- _Directions_
The output should be every line below that includes the word "grey".

- _Supplied records_
Segment Open

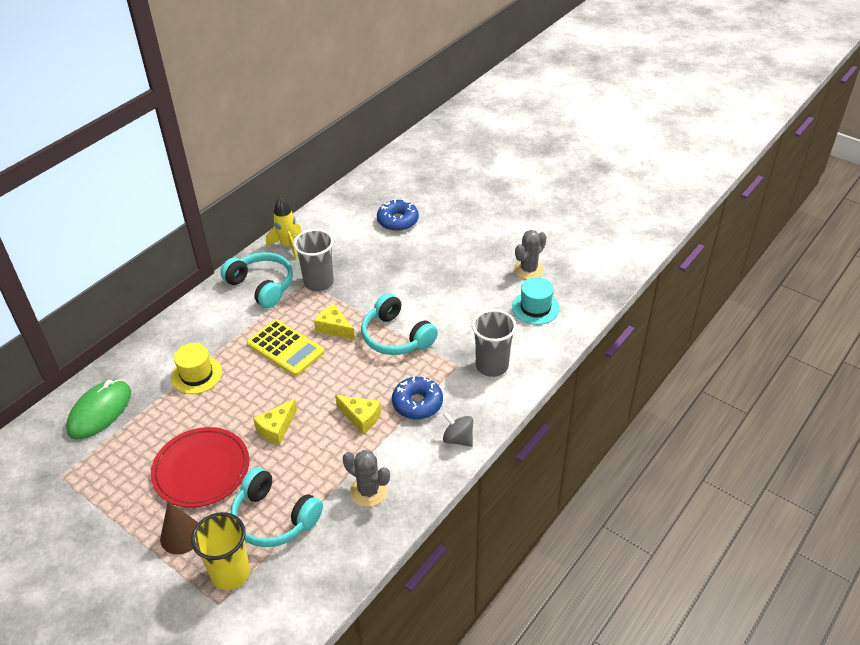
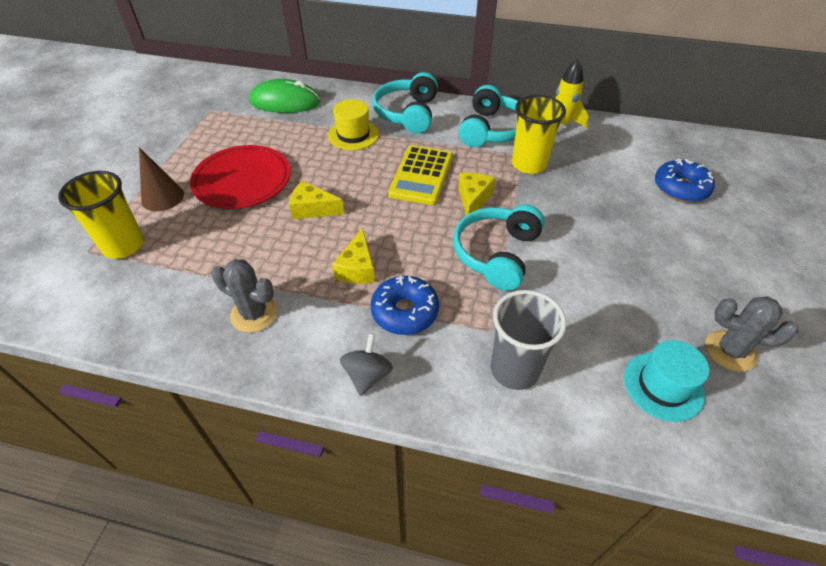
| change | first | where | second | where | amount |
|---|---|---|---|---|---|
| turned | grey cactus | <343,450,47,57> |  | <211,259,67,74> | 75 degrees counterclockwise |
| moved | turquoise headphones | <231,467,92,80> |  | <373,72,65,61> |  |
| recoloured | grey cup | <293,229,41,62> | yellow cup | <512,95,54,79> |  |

Segment Closed

- _Solution for this exercise_
| turned | grey cactus | <343,450,47,57> |  | <211,259,67,74> | 75 degrees counterclockwise |
| recoloured | grey cup | <293,229,41,62> | yellow cup | <512,95,54,79> |  |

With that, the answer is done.